THE PROBLEM:
Output every line below exactly, please, omitting pictures.

[[ DATASET EXCERPTS open ]]

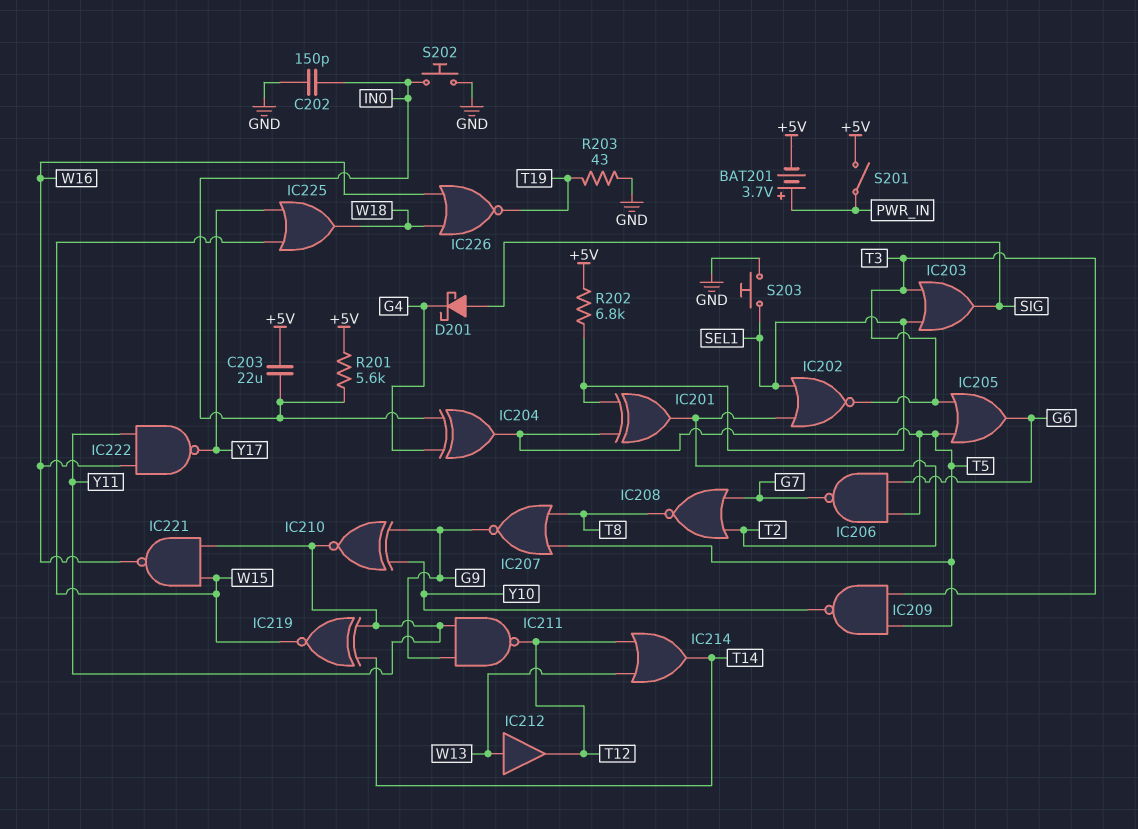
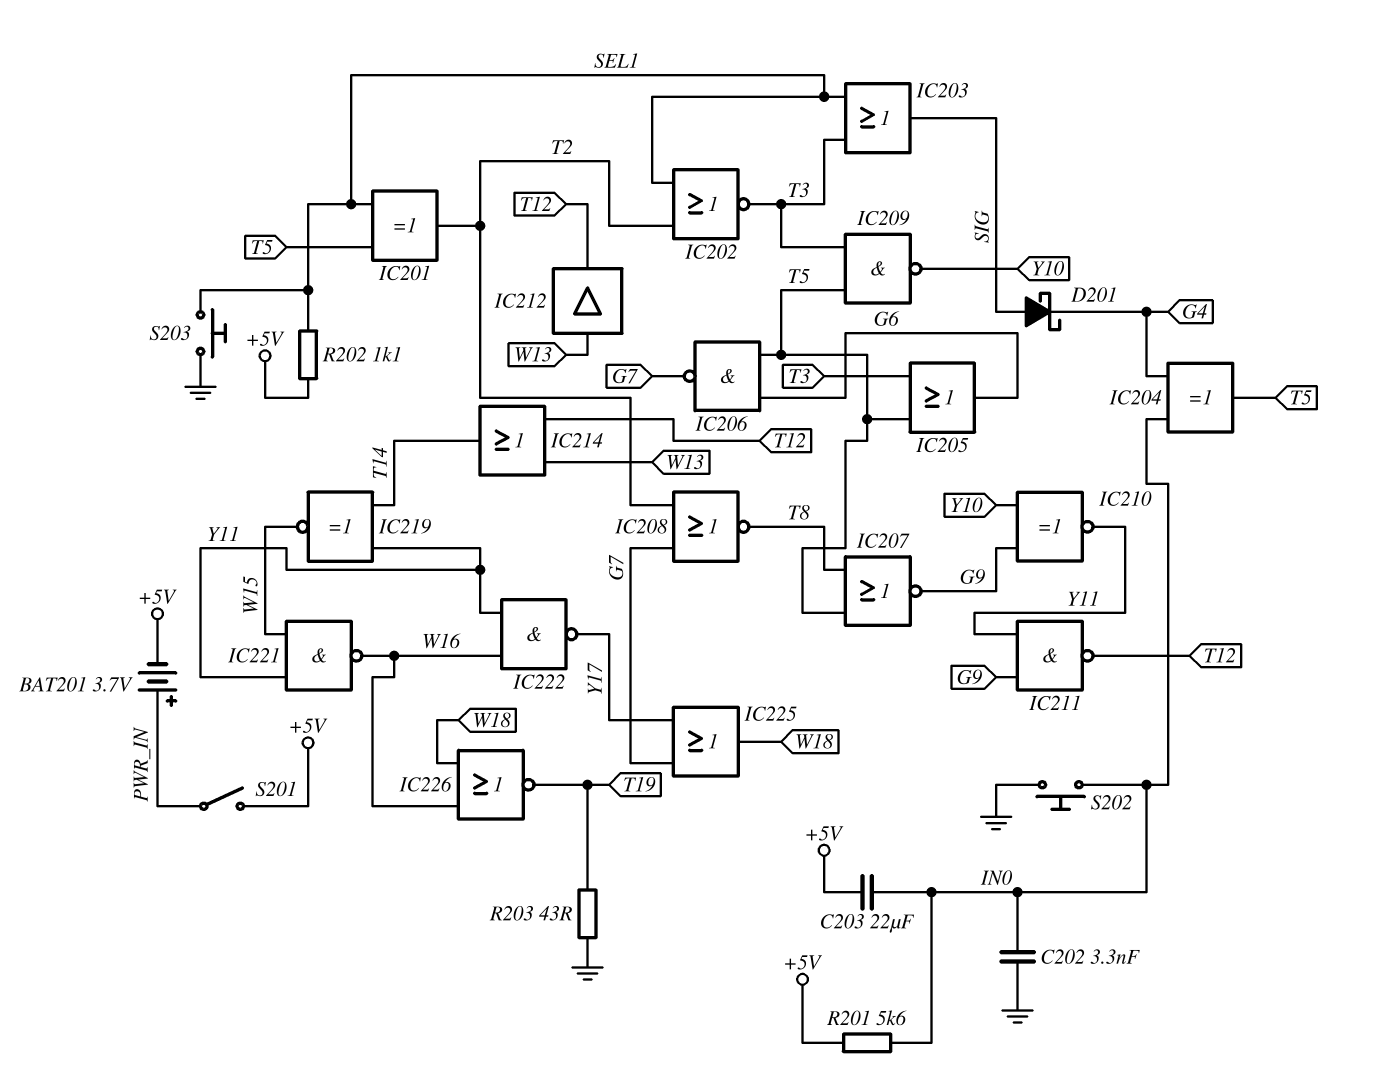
C202: 150pF (GND, IN0) -> 3.3nF (GND, IN0)
IC225: OR (in W15, in Y17, out W18) -> OR (in G7, in Y17, out W18)
R202: 6.8k (+5V, SEL1) -> 1.1k (+5V, SEL1)

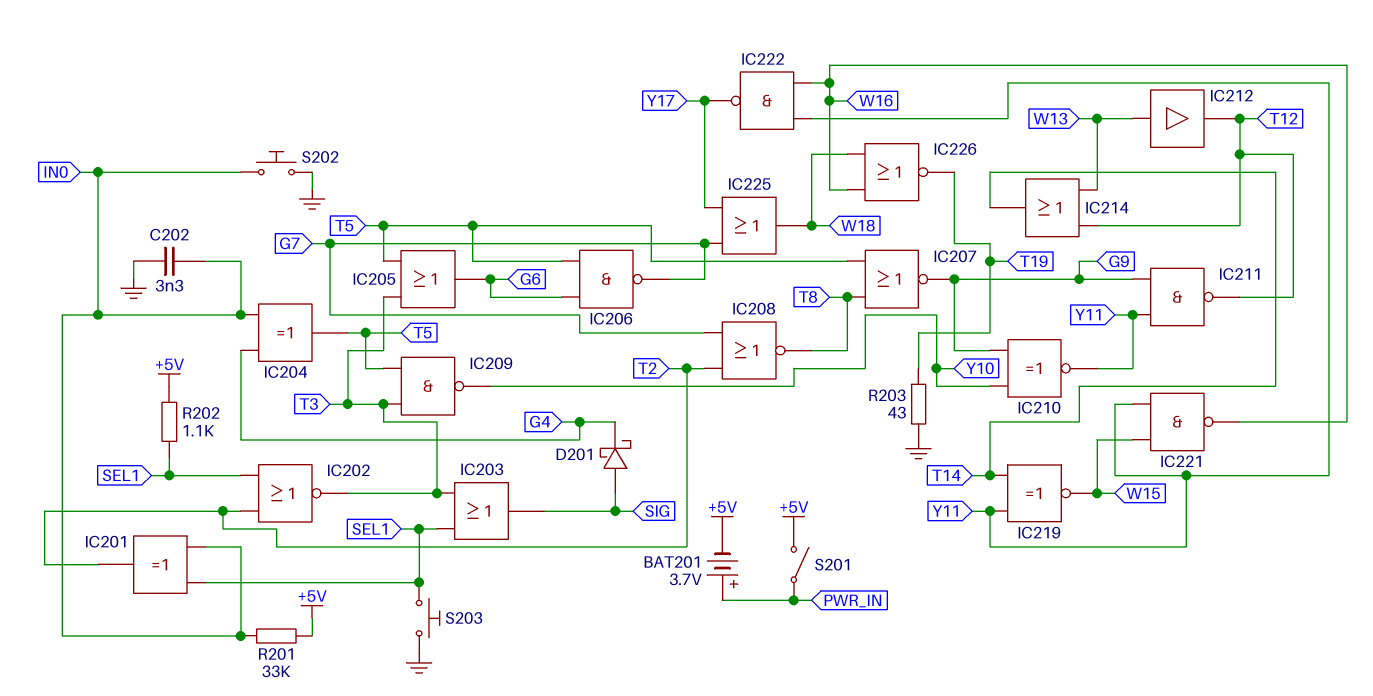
C203: 22uF (+5V, IN0) -> none
IC201: XOR (in SEL1, in T5, out T2) -> XOR (in IN0, in SEL1, out T2)
R201: 5.6k (+5V, IN0) -> 33k (+5V, IN0)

[[ DATASET EXCERPTS closed ]]

RESPONSE AREA:
C202: 150pF (GND, IN0) -> 3.3nF (GND, IN0)
IC225: OR (in W15, in Y17, out W18) -> OR (in G7, in Y17, out W18)
R202: 6.8k (+5V, SEL1) -> 1.1k (+5V, SEL1)

C203: 22uF (+5V, IN0) -> none
IC201: XOR (in SEL1, in T5, out T2) -> XOR (in IN0, in SEL1, out T2)
R201: 5.6k (+5V, IN0) -> 33k (+5V, IN0)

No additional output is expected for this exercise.